[Extracted data entries]
━━━━━━━━━━━━━━━━━━━━━━━━━━━━━━

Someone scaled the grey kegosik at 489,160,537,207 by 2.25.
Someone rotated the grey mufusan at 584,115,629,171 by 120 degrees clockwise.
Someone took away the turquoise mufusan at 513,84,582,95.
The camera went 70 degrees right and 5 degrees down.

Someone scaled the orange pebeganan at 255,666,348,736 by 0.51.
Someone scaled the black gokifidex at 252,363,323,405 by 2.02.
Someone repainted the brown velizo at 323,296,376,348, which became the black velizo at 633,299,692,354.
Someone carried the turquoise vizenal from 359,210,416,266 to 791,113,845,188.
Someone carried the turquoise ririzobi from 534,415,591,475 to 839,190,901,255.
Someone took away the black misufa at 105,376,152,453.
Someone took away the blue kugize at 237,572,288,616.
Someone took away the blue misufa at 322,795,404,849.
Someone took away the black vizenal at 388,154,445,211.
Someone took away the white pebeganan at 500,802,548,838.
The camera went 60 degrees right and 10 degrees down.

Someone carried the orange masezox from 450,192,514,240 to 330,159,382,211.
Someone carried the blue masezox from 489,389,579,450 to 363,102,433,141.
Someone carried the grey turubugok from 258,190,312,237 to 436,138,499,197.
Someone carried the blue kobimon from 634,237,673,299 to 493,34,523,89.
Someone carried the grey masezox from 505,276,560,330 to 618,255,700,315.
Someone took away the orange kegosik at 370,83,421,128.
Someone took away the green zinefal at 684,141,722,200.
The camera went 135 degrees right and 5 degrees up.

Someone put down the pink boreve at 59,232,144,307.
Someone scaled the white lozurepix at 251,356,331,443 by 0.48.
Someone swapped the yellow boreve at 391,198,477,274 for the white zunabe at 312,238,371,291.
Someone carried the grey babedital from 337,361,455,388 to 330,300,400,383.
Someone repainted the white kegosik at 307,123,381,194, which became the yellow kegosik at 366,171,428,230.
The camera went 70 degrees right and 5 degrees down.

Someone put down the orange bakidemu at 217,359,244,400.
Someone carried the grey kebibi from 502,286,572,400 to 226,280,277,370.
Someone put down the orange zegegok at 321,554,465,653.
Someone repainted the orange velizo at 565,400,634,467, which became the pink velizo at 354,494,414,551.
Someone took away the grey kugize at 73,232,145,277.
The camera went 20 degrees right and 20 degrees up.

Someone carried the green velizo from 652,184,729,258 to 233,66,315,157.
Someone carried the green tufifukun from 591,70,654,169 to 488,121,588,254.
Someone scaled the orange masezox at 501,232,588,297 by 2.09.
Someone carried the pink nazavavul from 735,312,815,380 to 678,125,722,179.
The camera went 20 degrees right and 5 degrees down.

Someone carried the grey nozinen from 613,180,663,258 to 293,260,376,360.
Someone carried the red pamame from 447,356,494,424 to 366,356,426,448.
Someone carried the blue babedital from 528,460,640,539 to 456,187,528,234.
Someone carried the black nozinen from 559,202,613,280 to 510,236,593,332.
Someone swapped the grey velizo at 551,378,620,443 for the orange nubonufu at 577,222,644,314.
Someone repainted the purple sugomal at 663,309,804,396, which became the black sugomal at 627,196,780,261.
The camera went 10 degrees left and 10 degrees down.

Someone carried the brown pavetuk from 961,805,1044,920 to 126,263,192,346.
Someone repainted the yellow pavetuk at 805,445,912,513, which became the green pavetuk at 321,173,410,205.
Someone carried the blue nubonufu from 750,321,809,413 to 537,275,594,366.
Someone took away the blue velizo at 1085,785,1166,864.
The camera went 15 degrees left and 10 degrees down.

━━━━━━━━━━━━━━━━━━━━━━━━━━━━━━

Task -
In the entries above, the lines from the one bearing "Someone rotated the" up to and including the one bearing "Someone took away the turquoise" should be transcribed exactly; no other line is wanted.

Expected output -
Someone rotated the grey mufusan at 584,115,629,171 by 120 degrees clockwise.
Someone took away the turquoise mufusan at 513,84,582,95.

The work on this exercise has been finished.